### DATA EXCERPTS ###

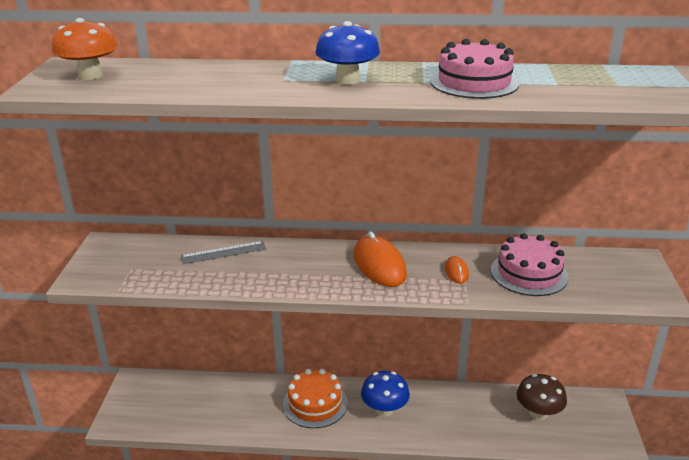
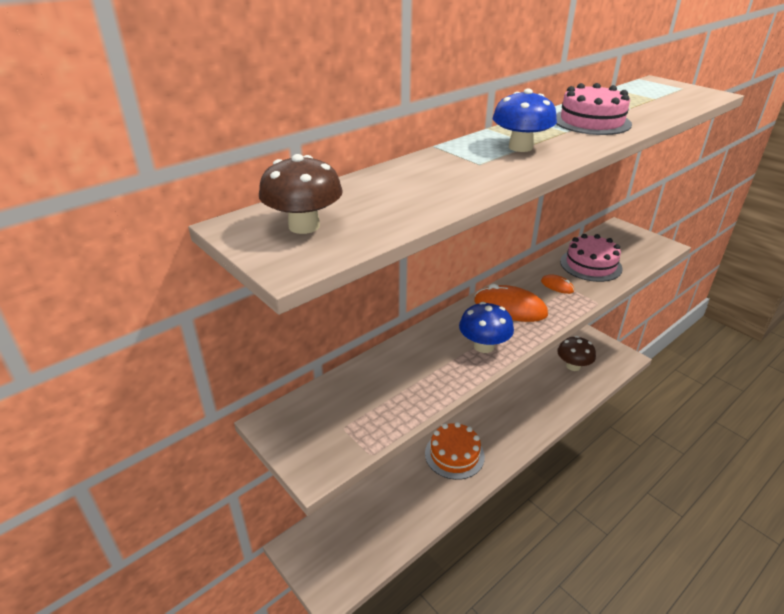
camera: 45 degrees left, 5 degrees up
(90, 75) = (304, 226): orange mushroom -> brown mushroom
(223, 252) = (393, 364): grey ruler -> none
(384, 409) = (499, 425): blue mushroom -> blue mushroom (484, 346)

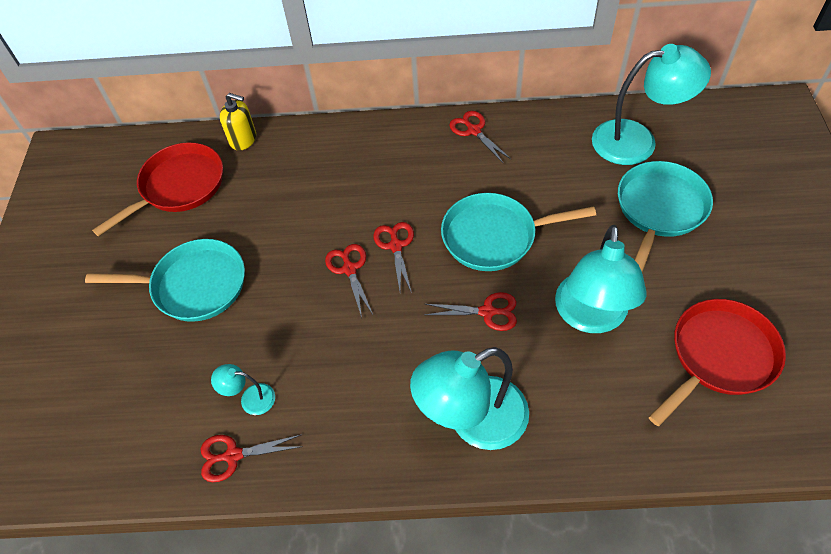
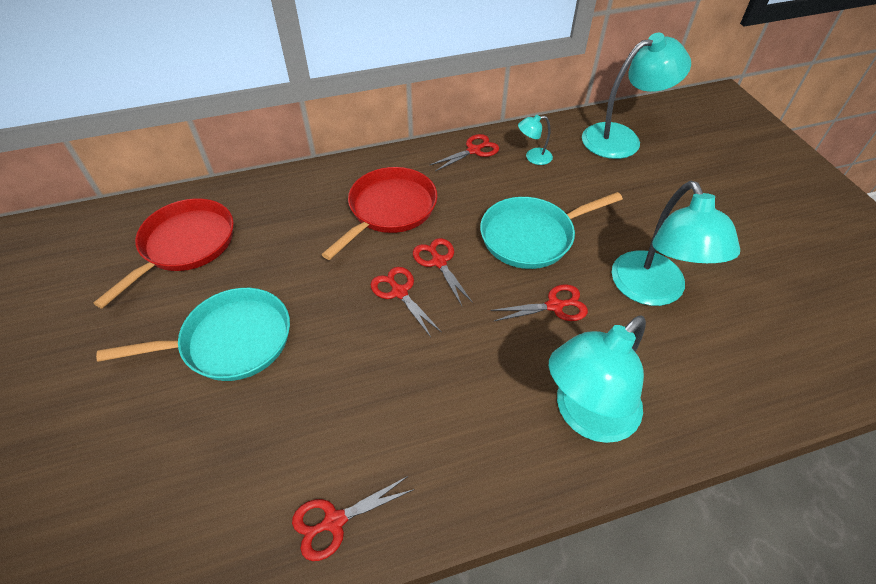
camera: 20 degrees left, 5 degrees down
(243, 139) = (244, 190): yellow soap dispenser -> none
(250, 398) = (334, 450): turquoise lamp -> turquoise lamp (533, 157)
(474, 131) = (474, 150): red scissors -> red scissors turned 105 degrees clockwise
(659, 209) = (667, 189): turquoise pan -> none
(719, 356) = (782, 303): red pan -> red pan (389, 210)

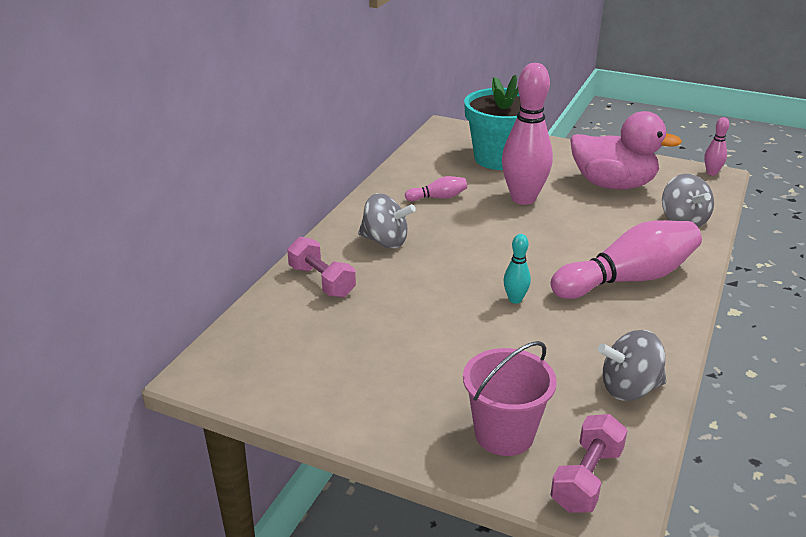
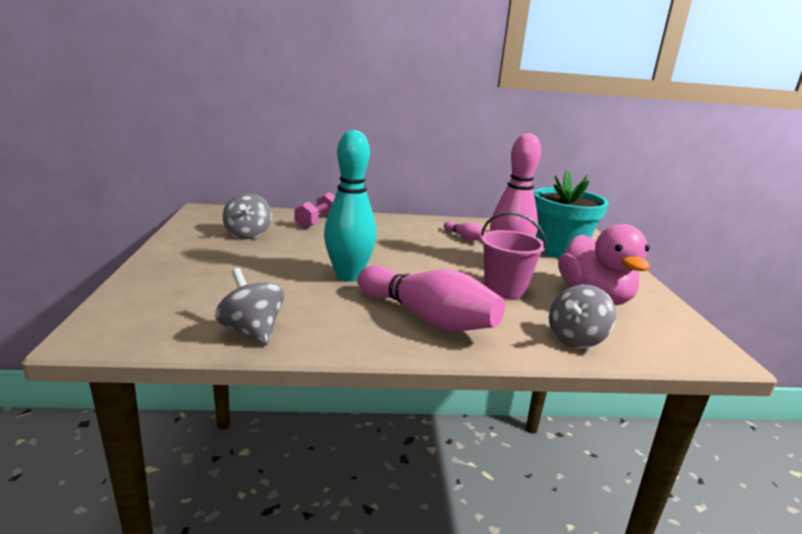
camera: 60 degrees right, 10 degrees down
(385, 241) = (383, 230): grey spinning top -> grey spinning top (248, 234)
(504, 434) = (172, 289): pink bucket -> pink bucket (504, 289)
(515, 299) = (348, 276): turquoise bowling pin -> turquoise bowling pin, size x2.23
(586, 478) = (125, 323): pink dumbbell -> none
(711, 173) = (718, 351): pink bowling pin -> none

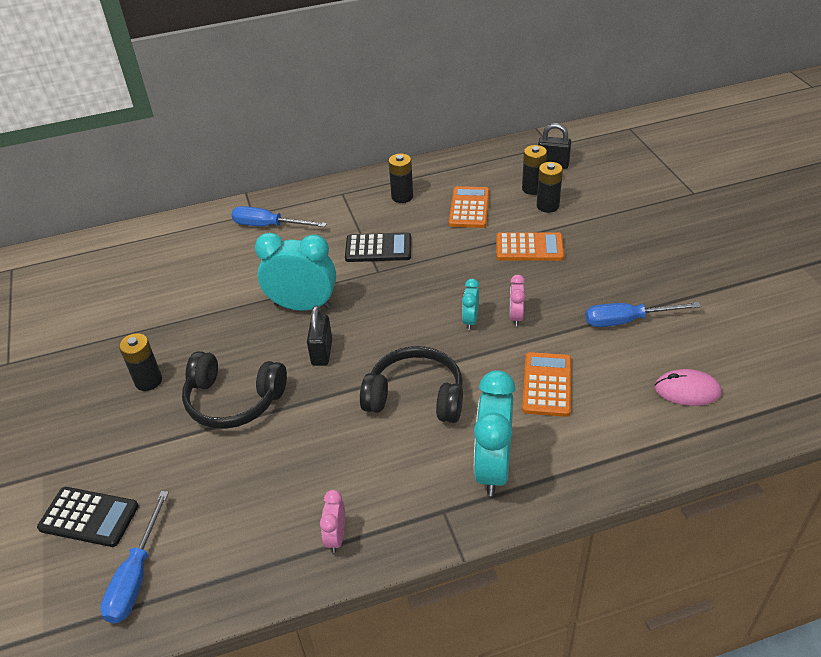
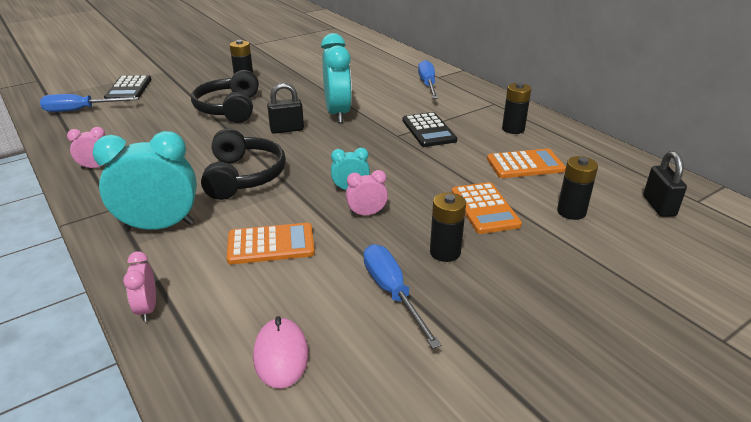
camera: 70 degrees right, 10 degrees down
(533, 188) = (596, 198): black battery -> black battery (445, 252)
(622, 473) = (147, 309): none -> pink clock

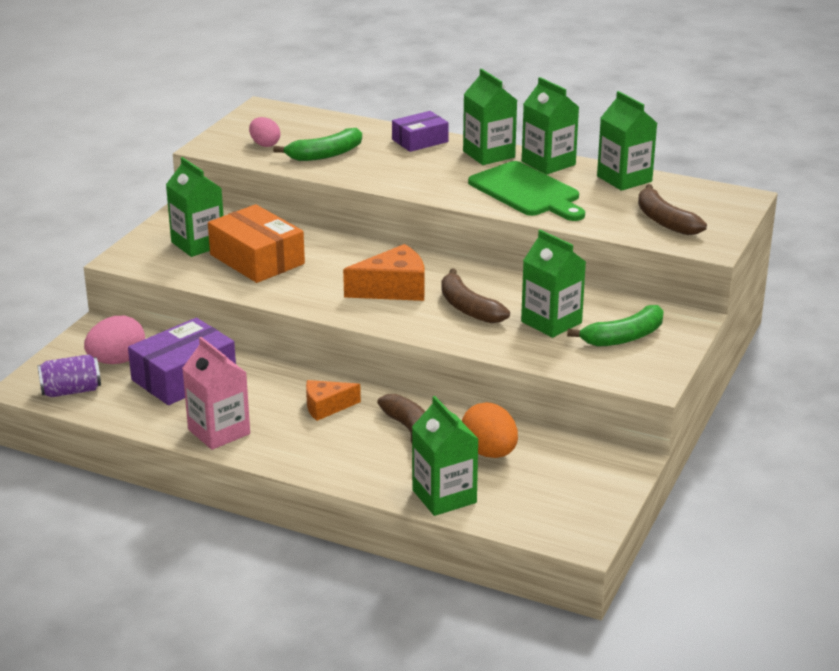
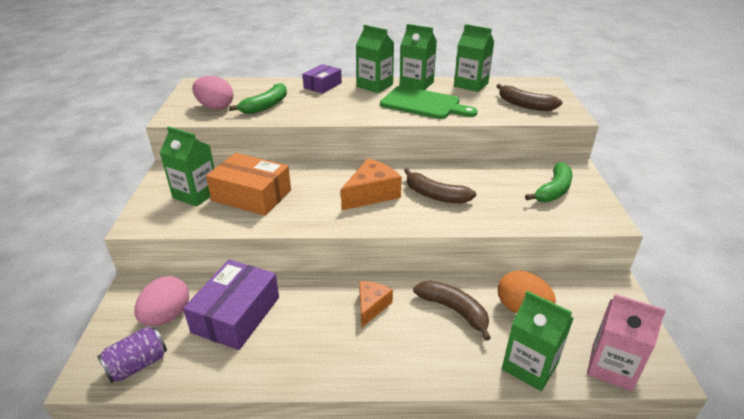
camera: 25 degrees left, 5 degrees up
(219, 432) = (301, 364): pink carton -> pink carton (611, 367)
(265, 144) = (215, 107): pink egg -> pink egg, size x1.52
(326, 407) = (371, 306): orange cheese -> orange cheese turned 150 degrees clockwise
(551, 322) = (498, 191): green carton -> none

###

● WORK TO COMPLETE:
Return the number of lines in the material holding the string "none", and no other text.

● RESPONSE AREA:
7